## What you will do
From the data below, copy exactly the lines that lie between the one holding "none -> orange brick H10 level 1" and the one holding "none -> white brick O3 level 1", including both, and nothing more.

## Before-and-after object listings
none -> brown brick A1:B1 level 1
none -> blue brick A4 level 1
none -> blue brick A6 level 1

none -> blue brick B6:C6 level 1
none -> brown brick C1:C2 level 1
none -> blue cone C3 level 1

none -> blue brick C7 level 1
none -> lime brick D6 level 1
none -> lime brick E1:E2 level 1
---
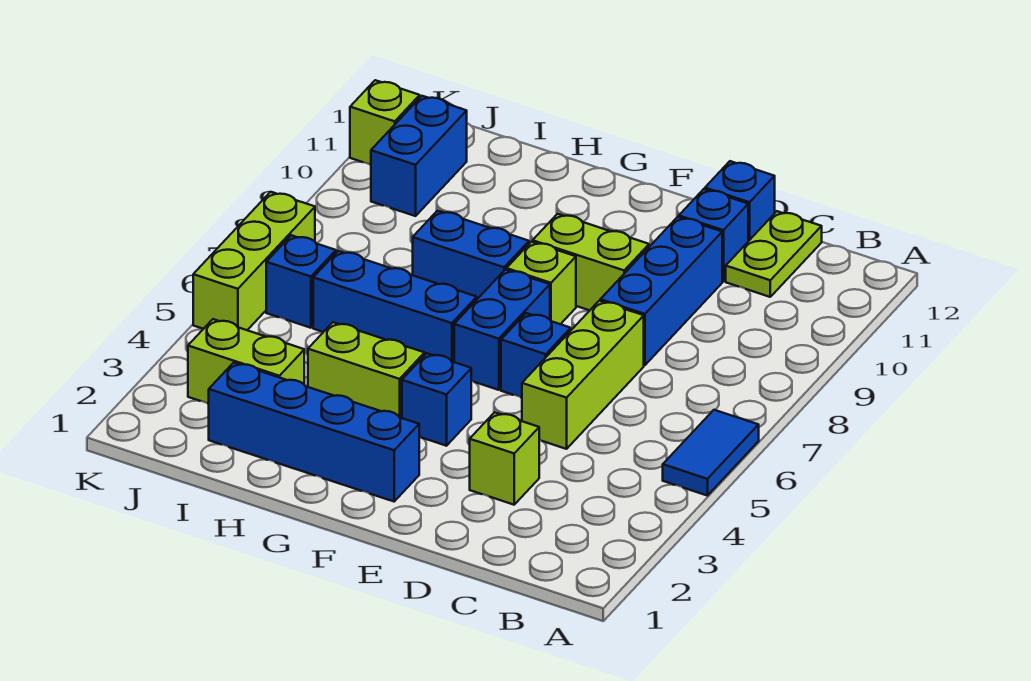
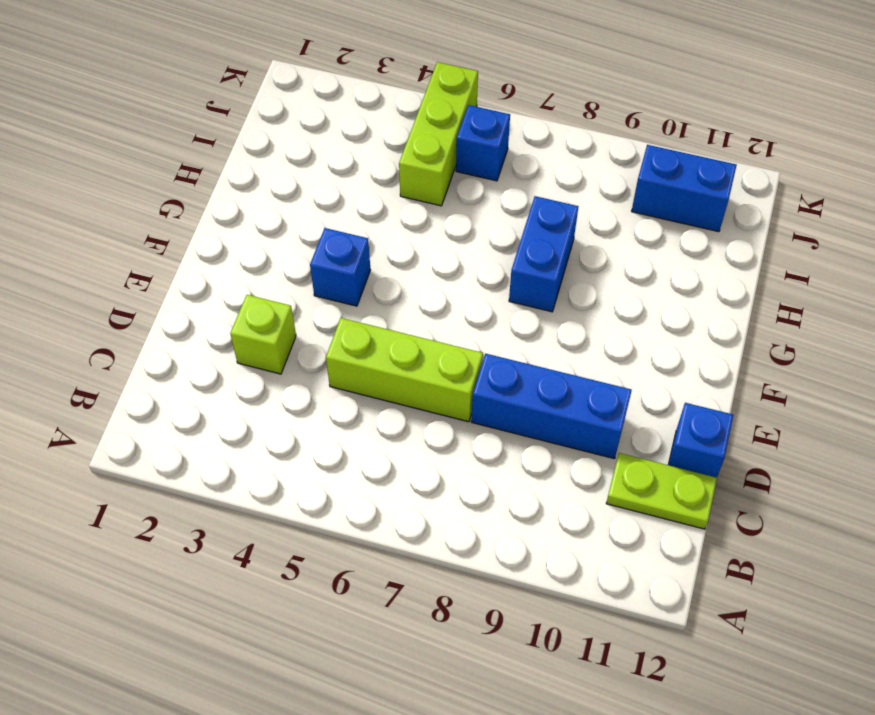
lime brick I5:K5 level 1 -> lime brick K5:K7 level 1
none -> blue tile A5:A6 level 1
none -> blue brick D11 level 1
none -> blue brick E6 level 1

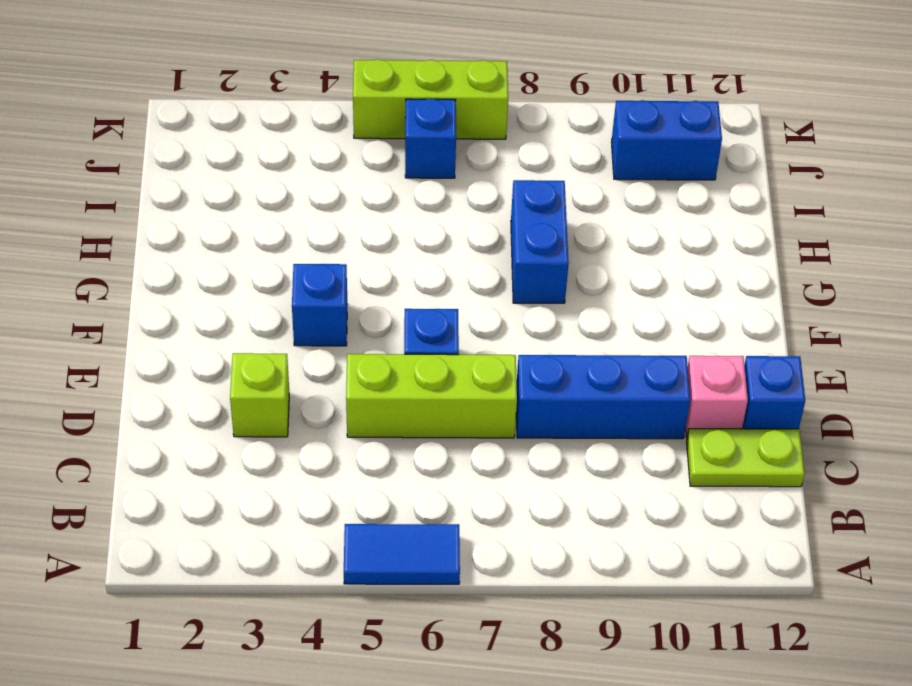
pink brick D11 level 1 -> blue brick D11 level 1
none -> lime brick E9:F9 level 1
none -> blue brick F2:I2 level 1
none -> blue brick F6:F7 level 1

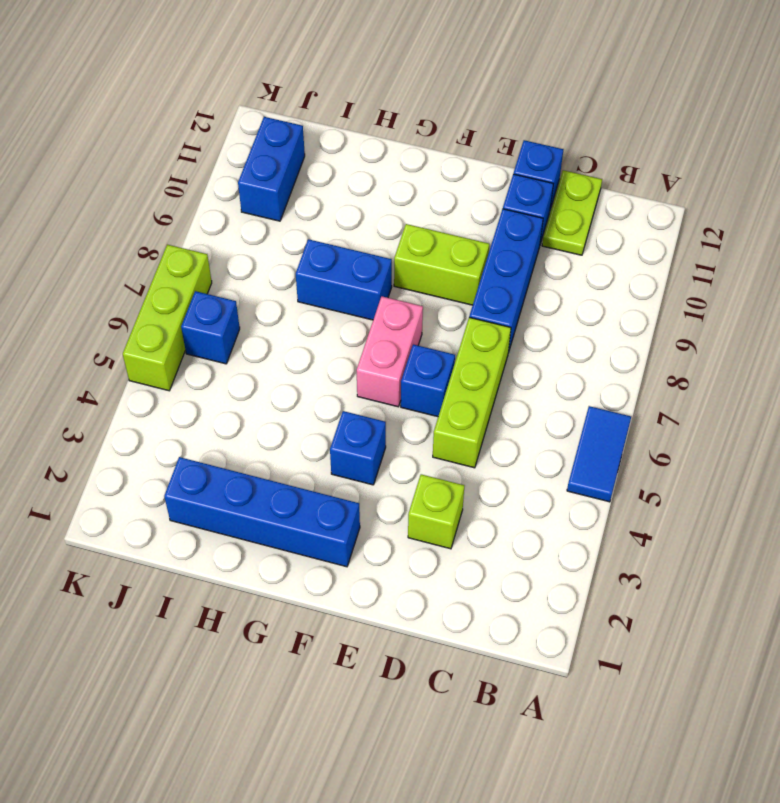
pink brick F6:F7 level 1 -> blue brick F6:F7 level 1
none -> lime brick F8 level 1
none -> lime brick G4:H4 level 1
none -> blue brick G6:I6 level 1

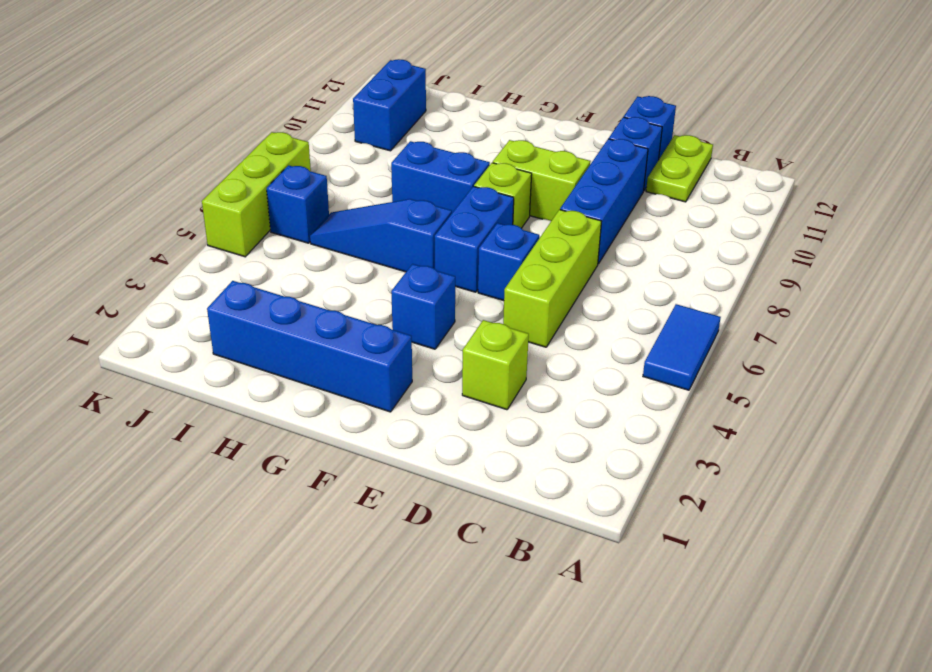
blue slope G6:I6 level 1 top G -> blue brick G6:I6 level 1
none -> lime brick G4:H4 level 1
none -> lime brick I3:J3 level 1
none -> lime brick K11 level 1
...
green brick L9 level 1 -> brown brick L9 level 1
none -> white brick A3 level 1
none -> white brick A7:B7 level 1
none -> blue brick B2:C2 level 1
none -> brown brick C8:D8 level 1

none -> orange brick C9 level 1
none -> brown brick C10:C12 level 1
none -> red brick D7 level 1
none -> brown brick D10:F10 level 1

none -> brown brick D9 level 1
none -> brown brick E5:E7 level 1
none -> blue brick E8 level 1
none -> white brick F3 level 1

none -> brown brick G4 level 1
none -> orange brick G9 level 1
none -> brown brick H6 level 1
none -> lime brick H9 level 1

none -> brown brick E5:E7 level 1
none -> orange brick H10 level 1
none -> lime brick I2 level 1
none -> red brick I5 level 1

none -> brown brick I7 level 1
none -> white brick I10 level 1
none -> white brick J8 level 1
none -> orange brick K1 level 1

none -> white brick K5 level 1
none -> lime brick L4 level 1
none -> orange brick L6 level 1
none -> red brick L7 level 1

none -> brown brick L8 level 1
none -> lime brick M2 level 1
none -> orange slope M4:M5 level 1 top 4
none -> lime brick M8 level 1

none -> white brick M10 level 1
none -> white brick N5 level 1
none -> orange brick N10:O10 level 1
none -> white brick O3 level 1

## Solution
none -> orange brick H10 level 1
none -> lime brick I2 level 1
none -> red brick I5 level 1

none -> brown brick I7 level 1
none -> white brick I10 level 1
none -> white brick J8 level 1
none -> orange brick K1 level 1

none -> white brick K5 level 1
none -> lime brick L4 level 1
none -> orange brick L6 level 1
none -> red brick L7 level 1

none -> brown brick L8 level 1
none -> lime brick M2 level 1
none -> orange slope M4:M5 level 1 top 4
none -> lime brick M8 level 1

none -> white brick M10 level 1
none -> white brick N5 level 1
none -> orange brick N10:O10 level 1
none -> white brick O3 level 1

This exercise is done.